(Beginning of RECORDED INFORMATION)

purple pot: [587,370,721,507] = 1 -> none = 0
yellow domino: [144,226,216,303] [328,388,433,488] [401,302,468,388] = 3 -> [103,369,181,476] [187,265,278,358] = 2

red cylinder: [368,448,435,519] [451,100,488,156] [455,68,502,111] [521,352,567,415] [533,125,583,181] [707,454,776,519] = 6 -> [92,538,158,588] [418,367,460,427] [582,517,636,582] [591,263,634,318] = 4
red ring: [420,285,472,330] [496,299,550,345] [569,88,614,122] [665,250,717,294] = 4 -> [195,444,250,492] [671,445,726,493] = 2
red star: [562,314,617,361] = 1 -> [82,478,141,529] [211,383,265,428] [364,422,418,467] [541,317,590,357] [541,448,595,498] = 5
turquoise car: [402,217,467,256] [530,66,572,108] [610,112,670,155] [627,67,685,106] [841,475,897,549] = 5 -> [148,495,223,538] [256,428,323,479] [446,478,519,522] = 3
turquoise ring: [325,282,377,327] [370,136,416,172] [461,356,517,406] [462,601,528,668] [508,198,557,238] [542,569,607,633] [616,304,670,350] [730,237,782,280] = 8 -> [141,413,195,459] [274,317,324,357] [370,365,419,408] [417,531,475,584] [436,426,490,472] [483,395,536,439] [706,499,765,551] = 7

(End of RECORDED INFORMATION)
(Beginning of RECORDED INFORMATION)

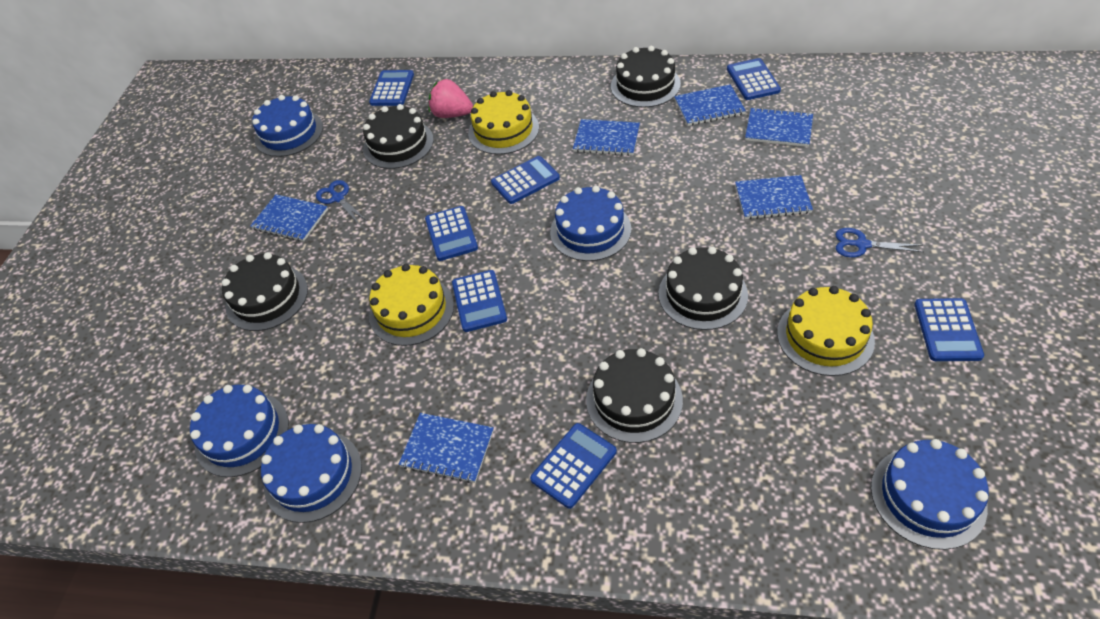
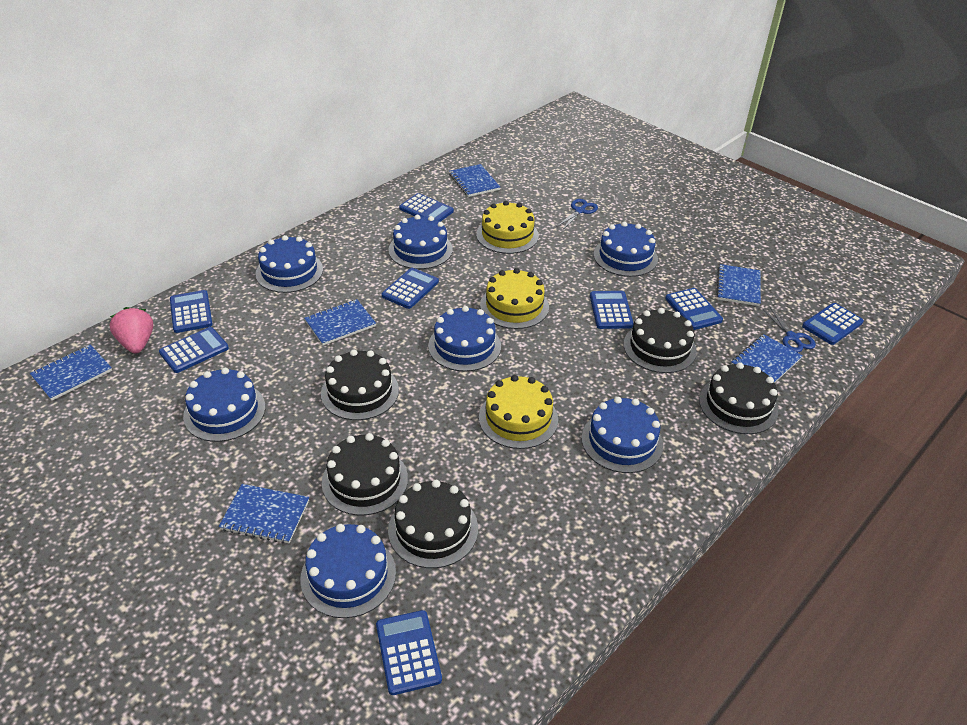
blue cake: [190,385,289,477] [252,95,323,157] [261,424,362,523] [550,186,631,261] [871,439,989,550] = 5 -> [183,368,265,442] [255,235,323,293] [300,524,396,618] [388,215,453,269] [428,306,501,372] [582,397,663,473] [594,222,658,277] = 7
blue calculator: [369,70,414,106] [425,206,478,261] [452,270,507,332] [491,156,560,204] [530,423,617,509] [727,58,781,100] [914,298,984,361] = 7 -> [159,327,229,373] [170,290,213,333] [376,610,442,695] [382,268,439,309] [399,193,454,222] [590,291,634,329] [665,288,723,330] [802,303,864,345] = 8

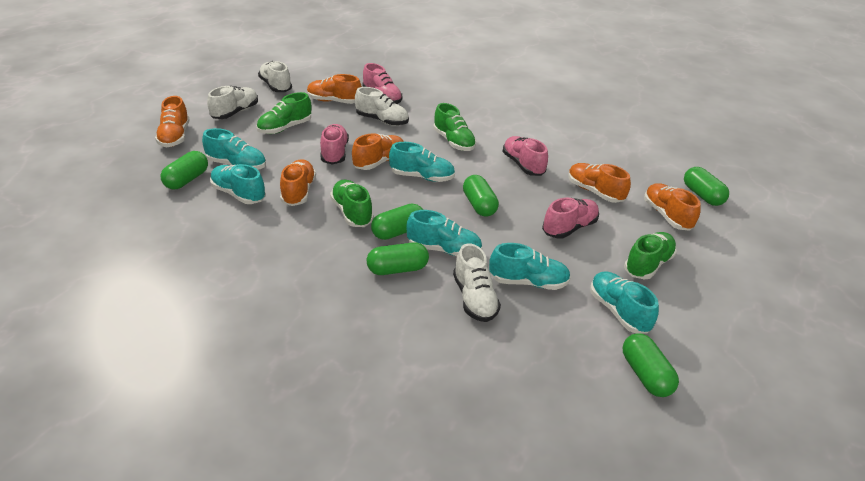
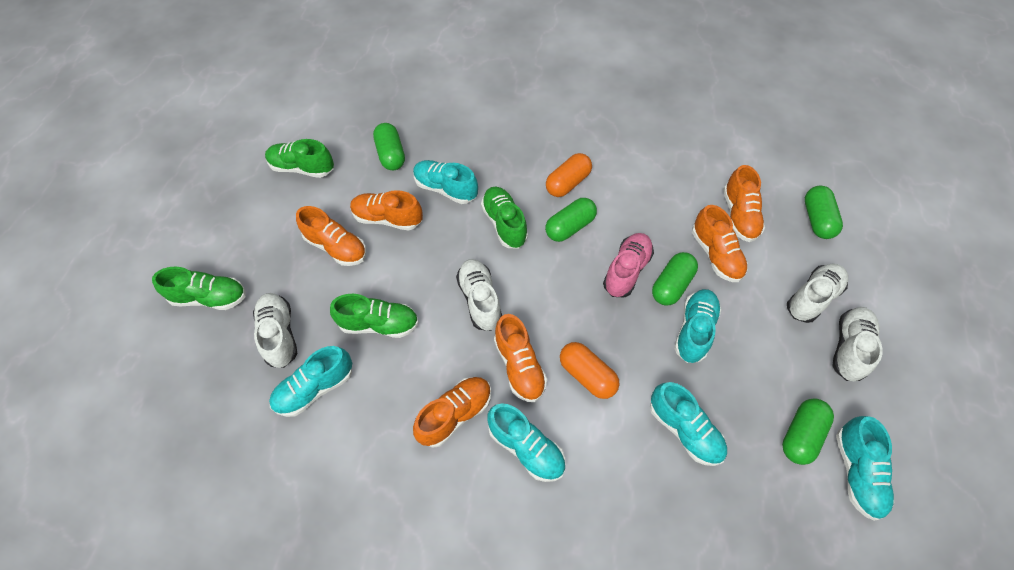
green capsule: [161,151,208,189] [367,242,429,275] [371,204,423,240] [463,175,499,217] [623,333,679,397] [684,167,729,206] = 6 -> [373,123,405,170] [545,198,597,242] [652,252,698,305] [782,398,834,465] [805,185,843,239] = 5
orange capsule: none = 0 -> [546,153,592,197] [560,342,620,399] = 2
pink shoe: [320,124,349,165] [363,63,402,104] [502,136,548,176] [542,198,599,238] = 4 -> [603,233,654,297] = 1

(End of RECORDED INFORMATION)

**DIRECTIONS**: Among the entries above, copy exactly the stretch from the line holding "blue cake: [190,385,289,477]" through the line holding "pink shoe: [320,124,349,165]", leaving out any pictures.

**COMPLETED TASK**:
blue cake: [190,385,289,477] [252,95,323,157] [261,424,362,523] [550,186,631,261] [871,439,989,550] = 5 -> [183,368,265,442] [255,235,323,293] [300,524,396,618] [388,215,453,269] [428,306,501,372] [582,397,663,473] [594,222,658,277] = 7
blue calculator: [369,70,414,106] [425,206,478,261] [452,270,507,332] [491,156,560,204] [530,423,617,509] [727,58,781,100] [914,298,984,361] = 7 -> [159,327,229,373] [170,290,213,333] [376,610,442,695] [382,268,439,309] [399,193,454,222] [590,291,634,329] [665,288,723,330] [802,303,864,345] = 8

green capsule: [161,151,208,189] [367,242,429,275] [371,204,423,240] [463,175,499,217] [623,333,679,397] [684,167,729,206] = 6 -> [373,123,405,170] [545,198,597,242] [652,252,698,305] [782,398,834,465] [805,185,843,239] = 5
orange capsule: none = 0 -> [546,153,592,197] [560,342,620,399] = 2
pink shoe: [320,124,349,165] [363,63,402,104] [502,136,548,176] [542,198,599,238] = 4 -> [603,233,654,297] = 1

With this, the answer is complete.